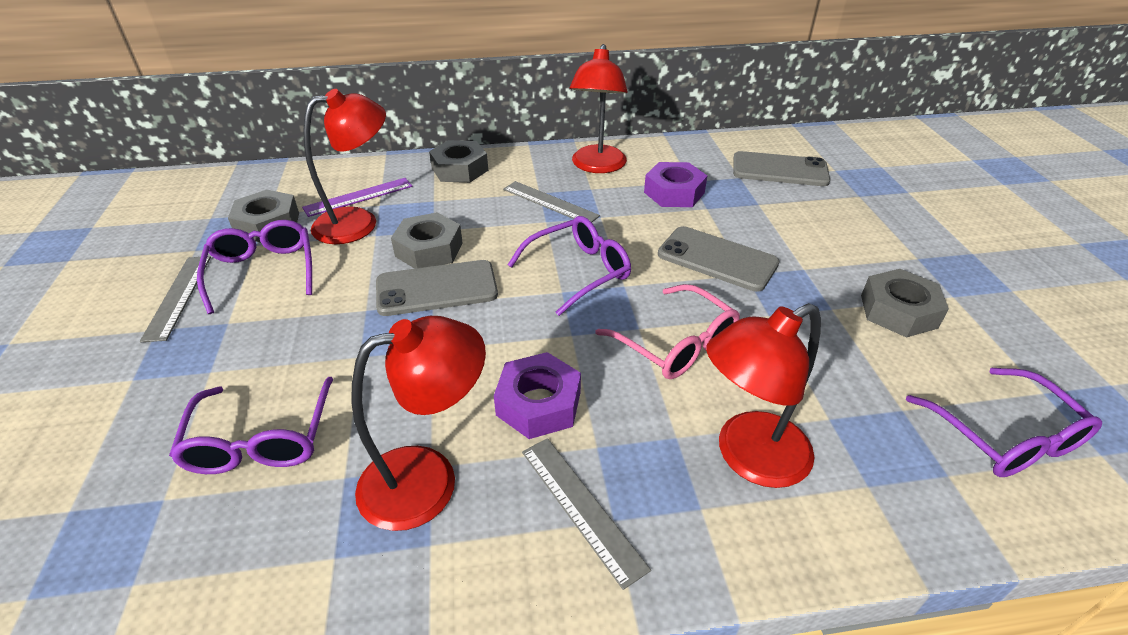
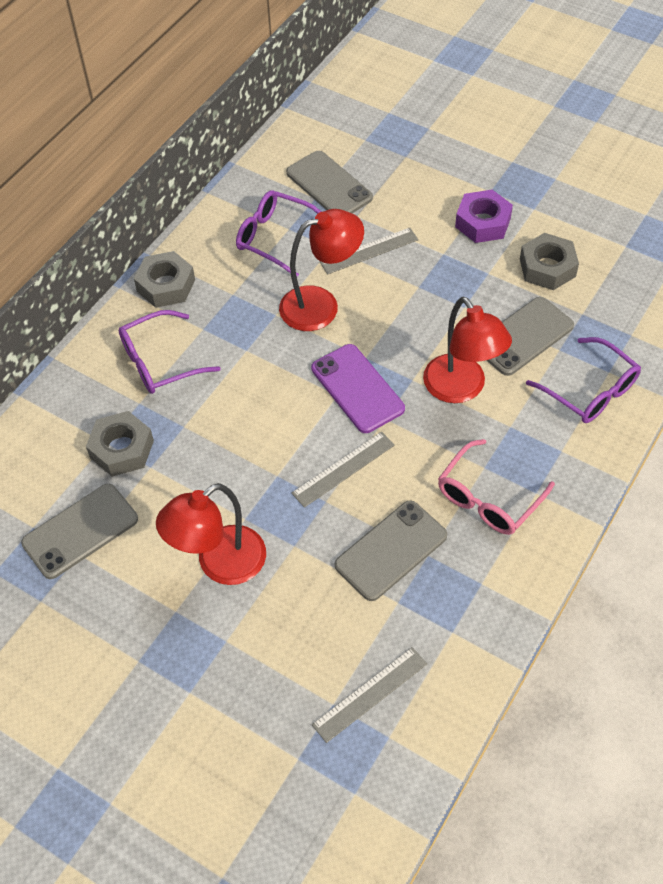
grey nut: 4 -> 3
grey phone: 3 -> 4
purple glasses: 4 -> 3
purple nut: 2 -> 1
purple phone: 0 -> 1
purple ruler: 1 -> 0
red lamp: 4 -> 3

▶ [Problem to solve]: Exact repetition of all entries is required. The pictures should not appear.

▶ [Finished task]:
grey nut: 4 -> 3
grey phone: 3 -> 4
purple glasses: 4 -> 3
purple nut: 2 -> 1
purple phone: 0 -> 1
purple ruler: 1 -> 0
red lamp: 4 -> 3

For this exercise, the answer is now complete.